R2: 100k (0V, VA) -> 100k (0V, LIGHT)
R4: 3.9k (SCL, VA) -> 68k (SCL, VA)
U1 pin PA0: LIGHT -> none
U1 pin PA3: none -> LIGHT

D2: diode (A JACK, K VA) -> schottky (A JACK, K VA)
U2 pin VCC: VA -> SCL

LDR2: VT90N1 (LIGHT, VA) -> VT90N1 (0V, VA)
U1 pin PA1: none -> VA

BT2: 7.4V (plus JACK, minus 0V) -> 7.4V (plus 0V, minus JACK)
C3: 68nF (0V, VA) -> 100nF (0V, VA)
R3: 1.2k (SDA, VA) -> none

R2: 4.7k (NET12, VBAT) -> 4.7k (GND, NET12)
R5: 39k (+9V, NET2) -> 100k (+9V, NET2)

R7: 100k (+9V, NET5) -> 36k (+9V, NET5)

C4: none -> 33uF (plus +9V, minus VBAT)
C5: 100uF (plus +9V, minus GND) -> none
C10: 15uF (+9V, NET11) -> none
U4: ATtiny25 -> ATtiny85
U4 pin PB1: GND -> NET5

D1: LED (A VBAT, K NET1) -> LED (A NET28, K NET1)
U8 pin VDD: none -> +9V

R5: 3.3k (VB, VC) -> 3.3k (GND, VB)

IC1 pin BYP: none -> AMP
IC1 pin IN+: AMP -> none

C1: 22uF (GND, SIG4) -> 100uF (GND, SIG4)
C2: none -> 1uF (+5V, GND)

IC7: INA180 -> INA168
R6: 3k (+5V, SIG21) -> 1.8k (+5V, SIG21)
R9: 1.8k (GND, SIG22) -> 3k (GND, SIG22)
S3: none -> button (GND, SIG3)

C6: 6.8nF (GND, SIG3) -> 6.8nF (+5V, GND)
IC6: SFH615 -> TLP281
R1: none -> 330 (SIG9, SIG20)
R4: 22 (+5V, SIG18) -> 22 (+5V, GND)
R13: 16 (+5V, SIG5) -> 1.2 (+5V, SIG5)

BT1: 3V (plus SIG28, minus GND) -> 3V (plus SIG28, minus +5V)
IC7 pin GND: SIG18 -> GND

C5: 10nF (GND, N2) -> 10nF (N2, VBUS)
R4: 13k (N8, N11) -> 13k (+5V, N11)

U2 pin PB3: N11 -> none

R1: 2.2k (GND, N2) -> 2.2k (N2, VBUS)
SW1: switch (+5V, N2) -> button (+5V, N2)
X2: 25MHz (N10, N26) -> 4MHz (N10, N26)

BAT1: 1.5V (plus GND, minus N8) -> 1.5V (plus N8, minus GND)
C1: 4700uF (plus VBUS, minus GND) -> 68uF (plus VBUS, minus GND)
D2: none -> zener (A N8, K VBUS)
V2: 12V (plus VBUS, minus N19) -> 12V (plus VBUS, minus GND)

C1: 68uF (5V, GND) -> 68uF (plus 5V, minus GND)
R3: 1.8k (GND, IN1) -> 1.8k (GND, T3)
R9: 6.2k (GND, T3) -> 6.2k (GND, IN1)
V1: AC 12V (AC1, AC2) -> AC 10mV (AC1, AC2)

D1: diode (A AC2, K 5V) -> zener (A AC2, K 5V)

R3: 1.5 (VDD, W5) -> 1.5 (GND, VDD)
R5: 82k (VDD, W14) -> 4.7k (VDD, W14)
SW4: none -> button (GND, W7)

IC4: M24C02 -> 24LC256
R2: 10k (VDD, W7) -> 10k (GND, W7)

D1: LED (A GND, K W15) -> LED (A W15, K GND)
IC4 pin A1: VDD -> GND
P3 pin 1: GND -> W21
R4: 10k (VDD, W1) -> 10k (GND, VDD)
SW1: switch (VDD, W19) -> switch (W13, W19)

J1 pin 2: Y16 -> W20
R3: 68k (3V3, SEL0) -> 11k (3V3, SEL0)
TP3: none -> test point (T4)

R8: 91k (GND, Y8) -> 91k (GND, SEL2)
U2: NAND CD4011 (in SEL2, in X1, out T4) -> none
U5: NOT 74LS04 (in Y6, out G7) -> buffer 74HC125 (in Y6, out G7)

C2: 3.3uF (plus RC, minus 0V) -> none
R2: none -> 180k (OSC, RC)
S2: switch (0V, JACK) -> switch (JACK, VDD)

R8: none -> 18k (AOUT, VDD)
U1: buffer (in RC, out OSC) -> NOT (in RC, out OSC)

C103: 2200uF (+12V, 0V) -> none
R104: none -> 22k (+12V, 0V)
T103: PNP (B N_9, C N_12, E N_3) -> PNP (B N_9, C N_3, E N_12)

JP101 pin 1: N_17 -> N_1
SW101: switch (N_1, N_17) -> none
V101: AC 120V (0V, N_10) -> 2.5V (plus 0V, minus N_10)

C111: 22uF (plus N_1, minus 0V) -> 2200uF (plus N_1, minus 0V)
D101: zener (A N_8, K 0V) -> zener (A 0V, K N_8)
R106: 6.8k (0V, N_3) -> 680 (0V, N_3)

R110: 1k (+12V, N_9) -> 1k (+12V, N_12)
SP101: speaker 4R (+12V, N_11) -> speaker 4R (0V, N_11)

Task objective: Above are the records; from them, give again exactly the lines from the one containing "U4 pin PB1: GND -> NET5" through the one containing "U5: NOT 74LS04", both included.

Task result:
U4 pin PB1: GND -> NET5

D1: LED (A VBAT, K NET1) -> LED (A NET28, K NET1)
U8 pin VDD: none -> +9V

R5: 3.3k (VB, VC) -> 3.3k (GND, VB)

IC1 pin BYP: none -> AMP
IC1 pin IN+: AMP -> none

C1: 22uF (GND, SIG4) -> 100uF (GND, SIG4)
C2: none -> 1uF (+5V, GND)

IC7: INA180 -> INA168
R6: 3k (+5V, SIG21) -> 1.8k (+5V, SIG21)
R9: 1.8k (GND, SIG22) -> 3k (GND, SIG22)
S3: none -> button (GND, SIG3)

C6: 6.8nF (GND, SIG3) -> 6.8nF (+5V, GND)
IC6: SFH615 -> TLP281
R1: none -> 330 (SIG9, SIG20)
R4: 22 (+5V, SIG18) -> 22 (+5V, GND)
R13: 16 (+5V, SIG5) -> 1.2 (+5V, SIG5)

BT1: 3V (plus SIG28, minus GND) -> 3V (plus SIG28, minus +5V)
IC7 pin GND: SIG18 -> GND

C5: 10nF (GND, N2) -> 10nF (N2, VBUS)
R4: 13k (N8, N11) -> 13k (+5V, N11)

U2 pin PB3: N11 -> none

R1: 2.2k (GND, N2) -> 2.2k (N2, VBUS)
SW1: switch (+5V, N2) -> button (+5V, N2)
X2: 25MHz (N10, N26) -> 4MHz (N10, N26)

BAT1: 1.5V (plus GND, minus N8) -> 1.5V (plus N8, minus GND)
C1: 4700uF (plus VBUS, minus GND) -> 68uF (plus VBUS, minus GND)
D2: none -> zener (A N8, K VBUS)
V2: 12V (plus VBUS, minus N19) -> 12V (plus VBUS, minus GND)

C1: 68uF (5V, GND) -> 68uF (plus 5V, minus GND)
R3: 1.8k (GND, IN1) -> 1.8k (GND, T3)
R9: 6.2k (GND, T3) -> 6.2k (GND, IN1)
V1: AC 12V (AC1, AC2) -> AC 10mV (AC1, AC2)

D1: diode (A AC2, K 5V) -> zener (A AC2, K 5V)

R3: 1.5 (VDD, W5) -> 1.5 (GND, VDD)
R5: 82k (VDD, W14) -> 4.7k (VDD, W14)
SW4: none -> button (GND, W7)

IC4: M24C02 -> 24LC256
R2: 10k (VDD, W7) -> 10k (GND, W7)

D1: LED (A GND, K W15) -> LED (A W15, K GND)
IC4 pin A1: VDD -> GND
P3 pin 1: GND -> W21
R4: 10k (VDD, W1) -> 10k (GND, VDD)
SW1: switch (VDD, W19) -> switch (W13, W19)

J1 pin 2: Y16 -> W20
R3: 68k (3V3, SEL0) -> 11k (3V3, SEL0)
TP3: none -> test point (T4)

R8: 91k (GND, Y8) -> 91k (GND, SEL2)
U2: NAND CD4011 (in SEL2, in X1, out T4) -> none
U5: NOT 74LS04 (in Y6, out G7) -> buffer 74HC125 (in Y6, out G7)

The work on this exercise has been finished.